(TASK OBJECTIVE): Below are entries. Pull out all lines containing "plus".

(Data records)
------

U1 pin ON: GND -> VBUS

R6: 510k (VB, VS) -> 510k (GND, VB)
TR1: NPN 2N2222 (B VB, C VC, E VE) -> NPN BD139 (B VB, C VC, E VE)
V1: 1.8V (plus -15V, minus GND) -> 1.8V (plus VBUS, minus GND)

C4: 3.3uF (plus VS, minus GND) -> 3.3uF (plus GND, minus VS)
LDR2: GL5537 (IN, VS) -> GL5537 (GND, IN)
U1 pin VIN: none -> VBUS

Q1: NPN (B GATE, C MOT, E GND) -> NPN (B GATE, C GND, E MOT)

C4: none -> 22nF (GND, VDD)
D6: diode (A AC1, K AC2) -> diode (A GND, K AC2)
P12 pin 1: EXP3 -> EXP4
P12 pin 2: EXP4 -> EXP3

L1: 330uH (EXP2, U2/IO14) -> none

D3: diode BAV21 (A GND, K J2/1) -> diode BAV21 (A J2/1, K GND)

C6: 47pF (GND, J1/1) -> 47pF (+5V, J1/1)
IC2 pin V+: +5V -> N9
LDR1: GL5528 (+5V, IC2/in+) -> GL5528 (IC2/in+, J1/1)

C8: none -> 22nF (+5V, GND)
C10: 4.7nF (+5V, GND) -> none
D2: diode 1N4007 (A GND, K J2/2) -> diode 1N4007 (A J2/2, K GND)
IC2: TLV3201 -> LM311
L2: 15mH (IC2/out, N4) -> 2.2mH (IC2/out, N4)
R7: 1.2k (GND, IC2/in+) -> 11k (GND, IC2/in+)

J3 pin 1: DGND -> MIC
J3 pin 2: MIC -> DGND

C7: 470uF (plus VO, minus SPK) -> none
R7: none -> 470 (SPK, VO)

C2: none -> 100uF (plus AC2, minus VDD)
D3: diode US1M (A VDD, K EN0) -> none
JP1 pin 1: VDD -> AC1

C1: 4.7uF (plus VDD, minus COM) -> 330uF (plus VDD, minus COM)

------

(TASK RESPONSE):
V1: 1.8V (plus -15V, minus GND) -> 1.8V (plus VBUS, minus GND)
C4: 3.3uF (plus VS, minus GND) -> 3.3uF (plus GND, minus VS)
C7: 470uF (plus VO, minus SPK) -> none
C2: none -> 100uF (plus AC2, minus VDD)
C1: 4.7uF (plus VDD, minus COM) -> 330uF (plus VDD, minus COM)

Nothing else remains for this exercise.